PROBLEM DESCRIPTION — Reproduce all the entries beneath this sentence exactly.

━━━━━━━━

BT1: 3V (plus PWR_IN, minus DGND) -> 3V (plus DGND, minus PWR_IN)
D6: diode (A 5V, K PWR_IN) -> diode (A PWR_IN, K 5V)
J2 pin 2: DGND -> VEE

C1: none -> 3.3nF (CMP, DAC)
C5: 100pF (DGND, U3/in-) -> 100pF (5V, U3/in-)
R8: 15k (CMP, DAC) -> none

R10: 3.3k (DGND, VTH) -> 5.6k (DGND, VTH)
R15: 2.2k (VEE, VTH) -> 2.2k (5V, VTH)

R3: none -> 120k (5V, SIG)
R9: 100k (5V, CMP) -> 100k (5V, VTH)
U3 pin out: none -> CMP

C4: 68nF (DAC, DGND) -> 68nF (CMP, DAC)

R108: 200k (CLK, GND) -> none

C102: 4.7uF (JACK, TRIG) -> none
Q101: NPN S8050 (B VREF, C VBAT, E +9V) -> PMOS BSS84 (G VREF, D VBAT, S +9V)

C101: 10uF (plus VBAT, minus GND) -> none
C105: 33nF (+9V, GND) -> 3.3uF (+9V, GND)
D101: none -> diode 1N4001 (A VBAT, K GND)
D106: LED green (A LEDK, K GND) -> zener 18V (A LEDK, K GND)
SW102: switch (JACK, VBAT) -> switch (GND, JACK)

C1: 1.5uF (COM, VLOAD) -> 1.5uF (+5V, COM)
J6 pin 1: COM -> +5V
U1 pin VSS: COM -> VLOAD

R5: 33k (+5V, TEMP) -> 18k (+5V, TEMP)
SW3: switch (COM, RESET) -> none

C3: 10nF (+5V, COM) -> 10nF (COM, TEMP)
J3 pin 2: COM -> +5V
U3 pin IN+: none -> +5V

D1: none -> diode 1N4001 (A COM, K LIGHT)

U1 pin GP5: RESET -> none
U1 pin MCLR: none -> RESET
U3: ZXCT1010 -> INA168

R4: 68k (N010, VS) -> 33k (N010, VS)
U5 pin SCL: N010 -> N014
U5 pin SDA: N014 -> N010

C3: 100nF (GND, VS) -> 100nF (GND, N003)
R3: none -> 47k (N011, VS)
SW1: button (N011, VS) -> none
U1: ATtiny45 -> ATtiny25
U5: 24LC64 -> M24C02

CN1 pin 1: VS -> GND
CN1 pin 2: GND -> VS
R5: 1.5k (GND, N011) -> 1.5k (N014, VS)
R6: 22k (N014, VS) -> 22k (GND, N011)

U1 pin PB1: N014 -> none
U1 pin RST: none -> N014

━━━━━━━━

TASK SOLUTION —
BT1: 3V (plus PWR_IN, minus DGND) -> 3V (plus DGND, minus PWR_IN)
D6: diode (A 5V, K PWR_IN) -> diode (A PWR_IN, K 5V)
J2 pin 2: DGND -> VEE

C1: none -> 3.3nF (CMP, DAC)
C5: 100pF (DGND, U3/in-) -> 100pF (5V, U3/in-)
R8: 15k (CMP, DAC) -> none

R10: 3.3k (DGND, VTH) -> 5.6k (DGND, VTH)
R15: 2.2k (VEE, VTH) -> 2.2k (5V, VTH)

R3: none -> 120k (5V, SIG)
R9: 100k (5V, CMP) -> 100k (5V, VTH)
U3 pin out: none -> CMP

C4: 68nF (DAC, DGND) -> 68nF (CMP, DAC)

R108: 200k (CLK, GND) -> none

C102: 4.7uF (JACK, TRIG) -> none
Q101: NPN S8050 (B VREF, C VBAT, E +9V) -> PMOS BSS84 (G VREF, D VBAT, S +9V)

C101: 10uF (plus VBAT, minus GND) -> none
C105: 33nF (+9V, GND) -> 3.3uF (+9V, GND)
D101: none -> diode 1N4001 (A VBAT, K GND)
D106: LED green (A LEDK, K GND) -> zener 18V (A LEDK, K GND)
SW102: switch (JACK, VBAT) -> switch (GND, JACK)

C1: 1.5uF (COM, VLOAD) -> 1.5uF (+5V, COM)
J6 pin 1: COM -> +5V
U1 pin VSS: COM -> VLOAD

R5: 33k (+5V, TEMP) -> 18k (+5V, TEMP)
SW3: switch (COM, RESET) -> none

C3: 10nF (+5V, COM) -> 10nF (COM, TEMP)
J3 pin 2: COM -> +5V
U3 pin IN+: none -> +5V

D1: none -> diode 1N4001 (A COM, K LIGHT)

U1 pin GP5: RESET -> none
U1 pin MCLR: none -> RESET
U3: ZXCT1010 -> INA168

R4: 68k (N010, VS) -> 33k (N010, VS)
U5 pin SCL: N010 -> N014
U5 pin SDA: N014 -> N010

C3: 100nF (GND, VS) -> 100nF (GND, N003)
R3: none -> 47k (N011, VS)
SW1: button (N011, VS) -> none
U1: ATtiny45 -> ATtiny25
U5: 24LC64 -> M24C02

CN1 pin 1: VS -> GND
CN1 pin 2: GND -> VS
R5: 1.5k (GND, N011) -> 1.5k (N014, VS)
R6: 22k (N014, VS) -> 22k (GND, N011)

U1 pin PB1: N014 -> none
U1 pin RST: none -> N014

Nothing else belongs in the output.